# SUPPLIED ENTRIES:

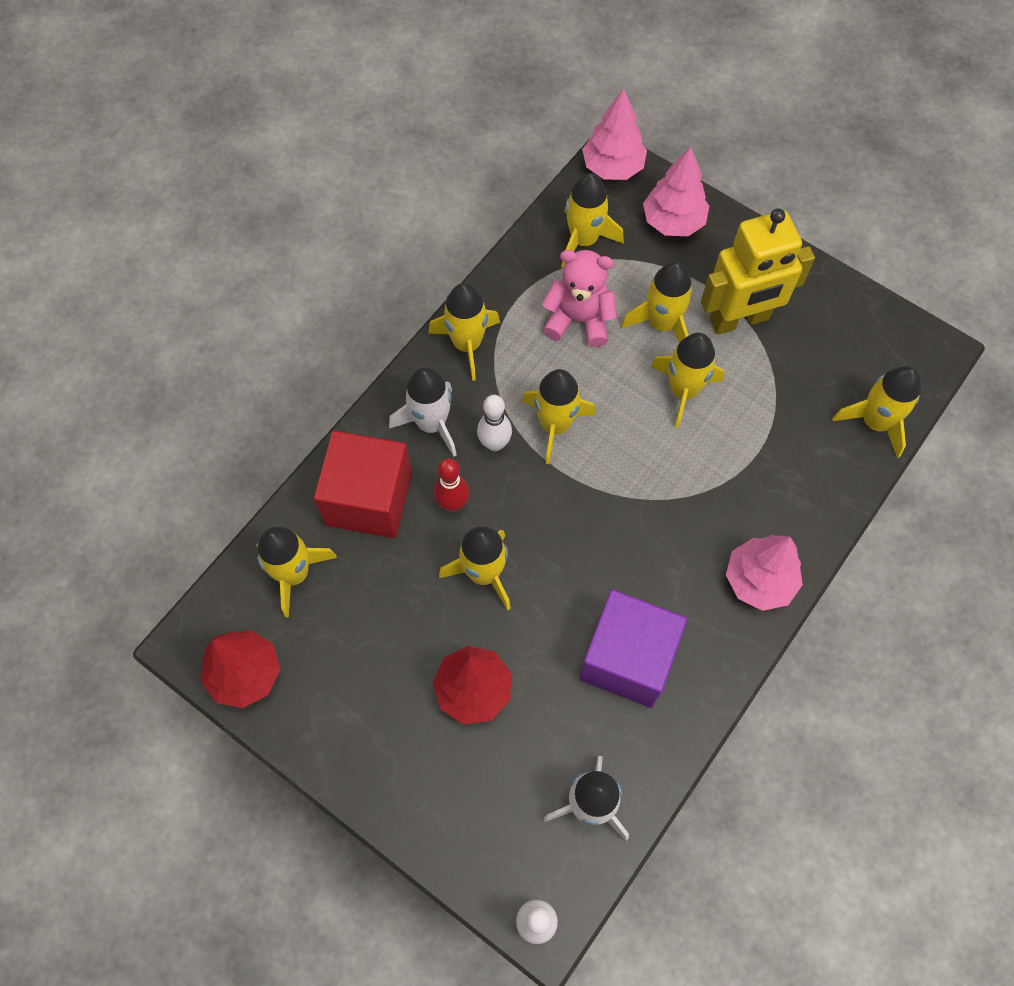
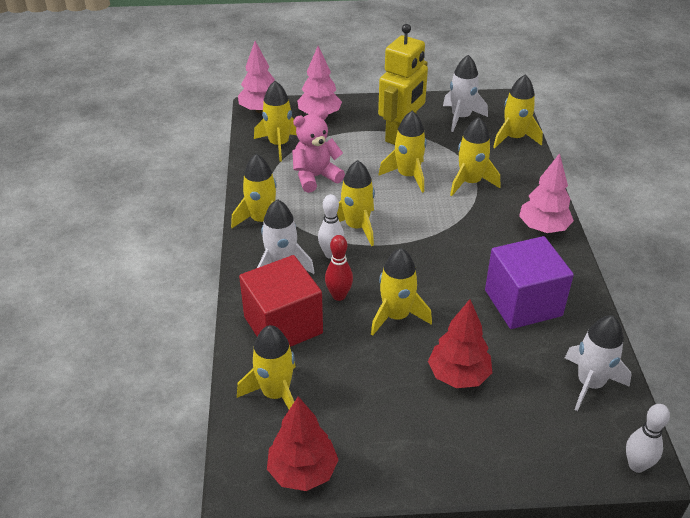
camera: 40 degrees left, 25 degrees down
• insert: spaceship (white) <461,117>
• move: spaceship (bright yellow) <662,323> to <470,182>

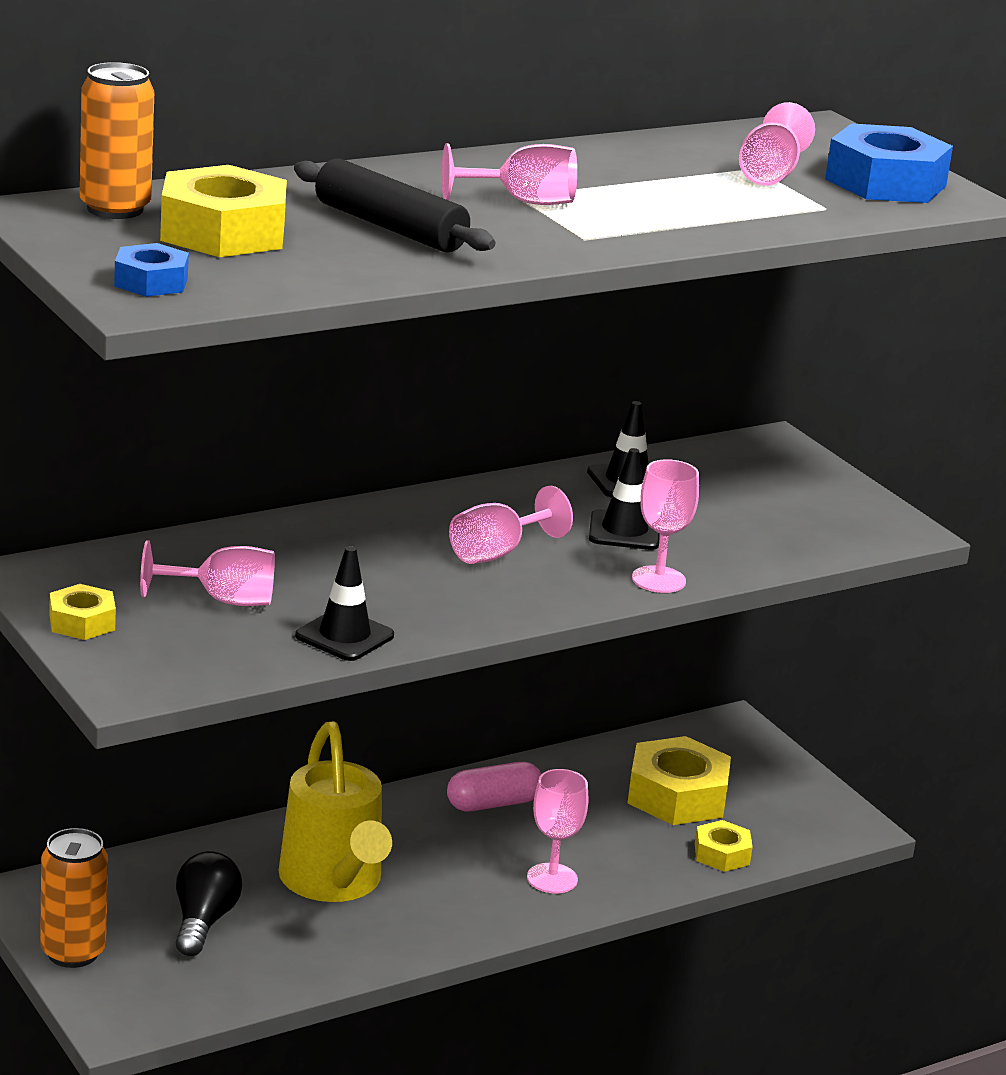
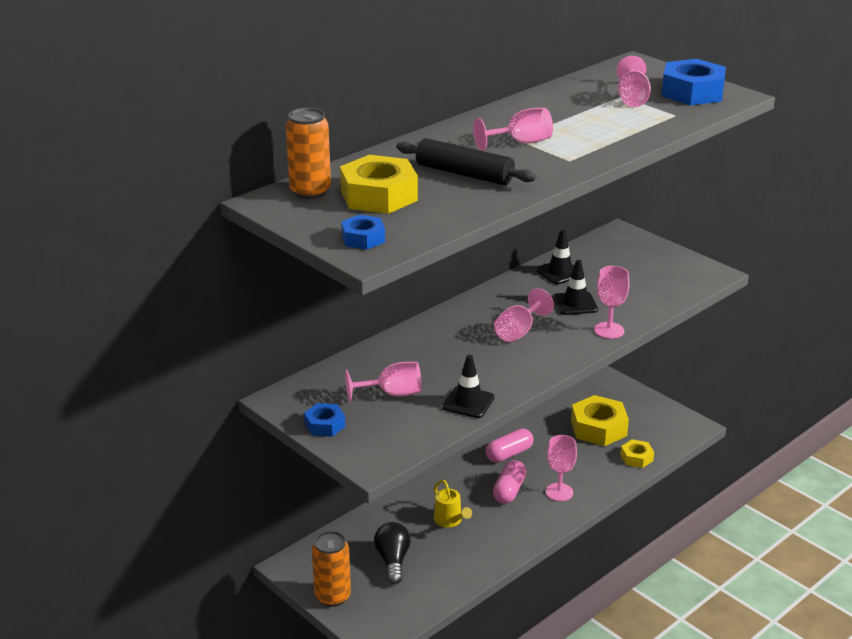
camera: 10 degrees left, 5 degrees up
• insert: pill (rosy) <509,490>
• recolor: nut (bright yellow) <82,622> to nut (royal blue) <325,425>
• resize: sprinkling can (bright yellow) <334,883> = <450,521> x0.49

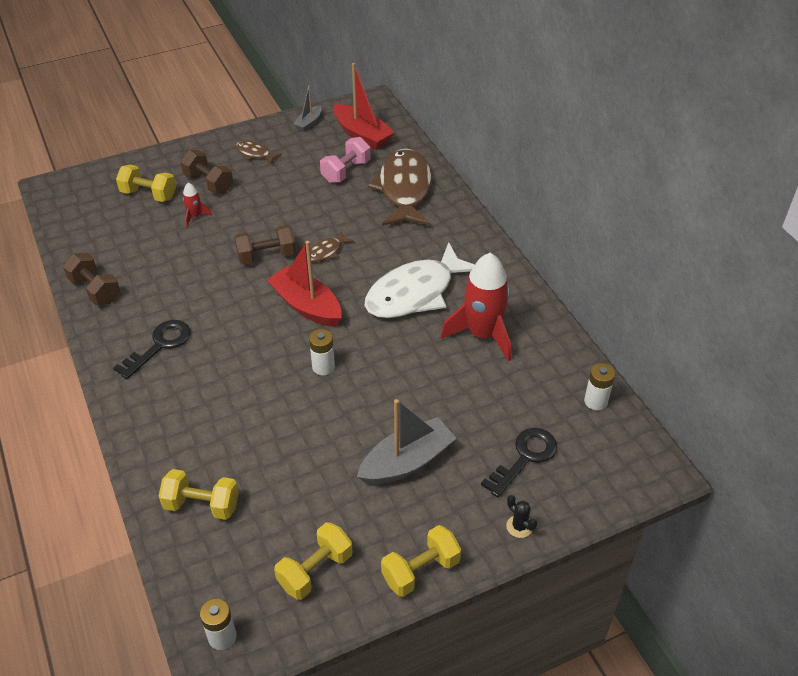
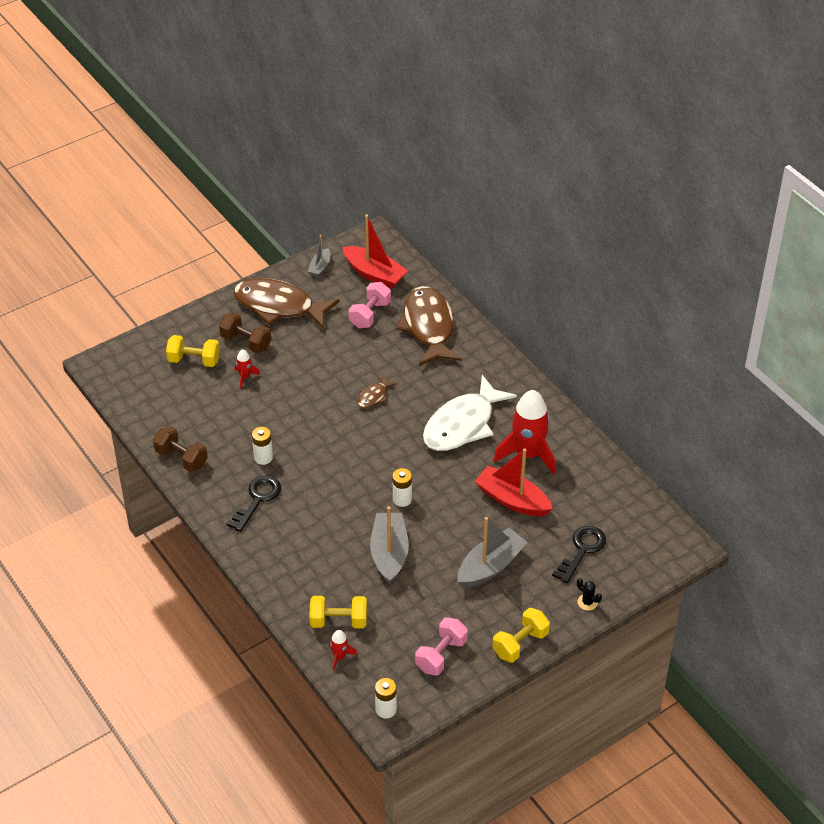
camera: 10 degrees left, 0 degrees up
• delete: dumbbell (brown) <267,256>
• insert: spaceship (scarlet) <340,657>
• insert: toy boat (grey) <389,553>
• move: toy boat (scarlet) <306,306> to <512,500>
• move: battery (white) <595,401> to <263,457>
• recolor: dumbbell (bright yellow) <315,570> to dumbbell (rosy) <441,655>
• resize: toy fish (brown) <255,154> = <279,306> x2.26

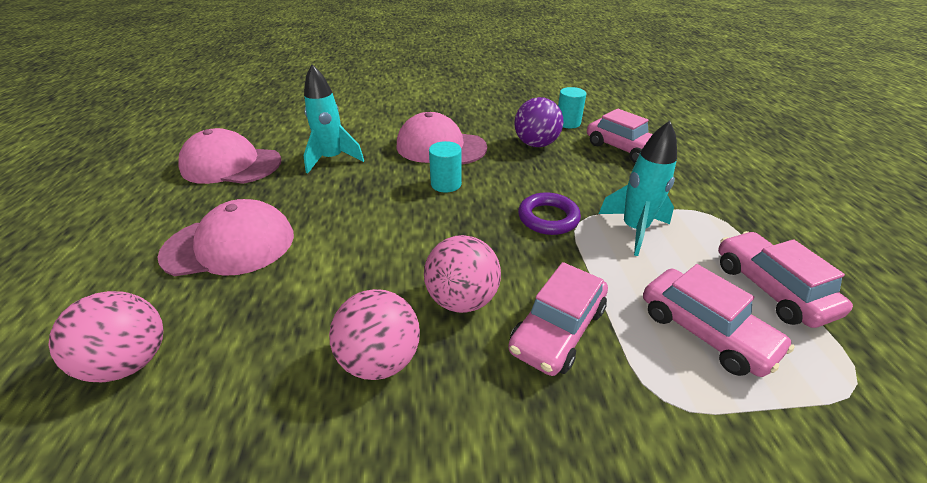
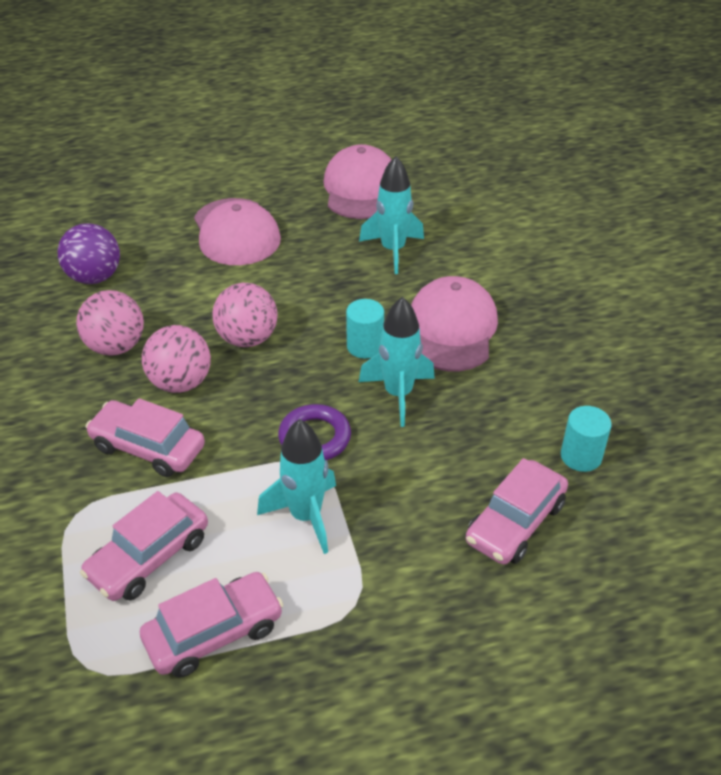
camera: 80 degrees right, 5 degrees up
• insert: spaceship (teal) <398,394>
• move: play ball (rosy) <131,361> to <247,338>
• move: play ball (royal purple) <536,144> to <94,277>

# YOUR ASSIGNMENT:
Restate the records above exactly, less any pictures.

# EXERCISE SOLUTION:
camera: 40 degrees left, 25 degrees down
• insert: spaceship (white) <461,117>
• move: spaceship (bright yellow) <662,323> to <470,182>

camera: 10 degrees left, 5 degrees up
• insert: pill (rosy) <509,490>
• recolor: nut (bright yellow) <82,622> to nut (royal blue) <325,425>
• resize: sprinkling can (bright yellow) <334,883> = <450,521> x0.49

camera: 10 degrees left, 0 degrees up
• delete: dumbbell (brown) <267,256>
• insert: spaceship (scarlet) <340,657>
• insert: toy boat (grey) <389,553>
• move: toy boat (scarlet) <306,306> to <512,500>
• move: battery (white) <595,401> to <263,457>
• recolor: dumbbell (bright yellow) <315,570> to dumbbell (rosy) <441,655>
• resize: toy fish (brown) <255,154> = <279,306> x2.26

camera: 80 degrees right, 5 degrees up
• insert: spaceship (teal) <398,394>
• move: play ball (rosy) <131,361> to <247,338>
• move: play ball (royal purple) <536,144> to <94,277>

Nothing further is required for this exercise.